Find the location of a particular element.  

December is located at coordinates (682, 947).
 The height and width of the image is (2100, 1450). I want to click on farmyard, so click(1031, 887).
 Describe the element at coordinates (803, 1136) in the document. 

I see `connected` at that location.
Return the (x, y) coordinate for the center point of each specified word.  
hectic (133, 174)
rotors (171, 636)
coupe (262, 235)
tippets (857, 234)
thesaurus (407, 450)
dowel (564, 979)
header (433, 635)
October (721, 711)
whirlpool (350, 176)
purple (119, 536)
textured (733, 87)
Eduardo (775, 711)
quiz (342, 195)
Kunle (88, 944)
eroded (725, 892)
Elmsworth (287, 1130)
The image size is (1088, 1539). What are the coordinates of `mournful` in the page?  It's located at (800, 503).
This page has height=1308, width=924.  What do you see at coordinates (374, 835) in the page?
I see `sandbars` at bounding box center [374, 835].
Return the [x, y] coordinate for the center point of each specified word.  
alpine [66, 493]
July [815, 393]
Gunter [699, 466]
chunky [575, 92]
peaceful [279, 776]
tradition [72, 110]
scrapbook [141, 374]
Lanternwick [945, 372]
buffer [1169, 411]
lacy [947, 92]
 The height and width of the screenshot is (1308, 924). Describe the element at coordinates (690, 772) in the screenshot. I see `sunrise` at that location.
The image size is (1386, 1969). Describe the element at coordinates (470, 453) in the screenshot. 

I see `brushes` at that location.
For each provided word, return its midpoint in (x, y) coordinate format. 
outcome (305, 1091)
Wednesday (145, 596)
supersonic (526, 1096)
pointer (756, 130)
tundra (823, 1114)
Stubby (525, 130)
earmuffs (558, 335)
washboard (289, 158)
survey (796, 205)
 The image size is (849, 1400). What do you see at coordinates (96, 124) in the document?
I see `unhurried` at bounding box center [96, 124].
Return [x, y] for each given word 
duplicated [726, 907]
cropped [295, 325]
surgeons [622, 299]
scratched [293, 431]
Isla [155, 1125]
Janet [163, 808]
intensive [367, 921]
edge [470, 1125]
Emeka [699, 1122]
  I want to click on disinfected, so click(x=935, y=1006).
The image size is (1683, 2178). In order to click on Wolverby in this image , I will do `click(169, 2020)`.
**********
*What the task requires*. Rewrite all the entries above as a numbered list with one line per item, omitting the blank lines.

*Result of the task*.
1. Find the location of a particular element.  
2. December is located at coordinates (682, 947).
3.  The height and width of the image is (2100, 1450). I want to click on farmyard, so click(1031, 887).
4.  Describe the element at coordinates (803, 1136) in the document. 
5. I see `connected` at that location.
6. Return the (x, y) coordinate for the center point of each specified word.  
7. hectic (133, 174)
8. rotors (171, 636)
9. coupe (262, 235)
10. tippets (857, 234)
11. thesaurus (407, 450)
12. dowel (564, 979)
13. header (433, 635)
14. October (721, 711)
15. whirlpool (350, 176)
16. purple (119, 536)
17. textured (733, 87)
18. Eduardo (775, 711)
19. quiz (342, 195)
20. Kunle (88, 944)
21. eroded (725, 892)
22. Elmsworth (287, 1130)
23. The image size is (1088, 1539). What are the coordinates of `mournful` in the page?  It's located at (800, 503).
24. This page has height=1308, width=924.  What do you see at coordinates (374, 835) in the page?
25. I see `sandbars` at bounding box center [374, 835].
26. Return the [x, y] coordinate for the center point of each specified word.  
27. alpine [66, 493]
28. July [815, 393]
29. Gunter [699, 466]
30. chunky [575, 92]
31. peaceful [279, 776]
32. tradition [72, 110]
33. scrapbook [141, 374]
34. Lanternwick [945, 372]
35. buffer [1169, 411]
36. lacy [947, 92]
37.  The height and width of the screenshot is (1308, 924). Describe the element at coordinates (690, 772) in the screenshot. I see `sunrise` at that location.
38. The image size is (1386, 1969). Describe the element at coordinates (470, 453) in the screenshot. 
39. I see `brushes` at that location.
40. For each provided word, return its midpoint in (x, y) coordinate format. 
41. outcome (305, 1091)
42. Wednesday (145, 596)
43. supersonic (526, 1096)
44. pointer (756, 130)
45. tundra (823, 1114)
46. Stubby (525, 130)
47. earmuffs (558, 335)
48. washboard (289, 158)
49. survey (796, 205)
50.  The image size is (849, 1400). What do you see at coordinates (96, 124) in the document?
51. I see `unhurried` at bounding box center [96, 124].
52. Return [x, y] for each given word 
53. duplicated [726, 907]
54. cropped [295, 325]
55. surgeons [622, 299]
56. scratched [293, 431]
57. Isla [155, 1125]
58. Janet [163, 808]
59. intensive [367, 921]
60. edge [470, 1125]
61. Emeka [699, 1122]
62.   I want to click on disinfected, so click(x=935, y=1006).
63. The image size is (1683, 2178). In order to click on Wolverby in this image , I will do `click(169, 2020)`.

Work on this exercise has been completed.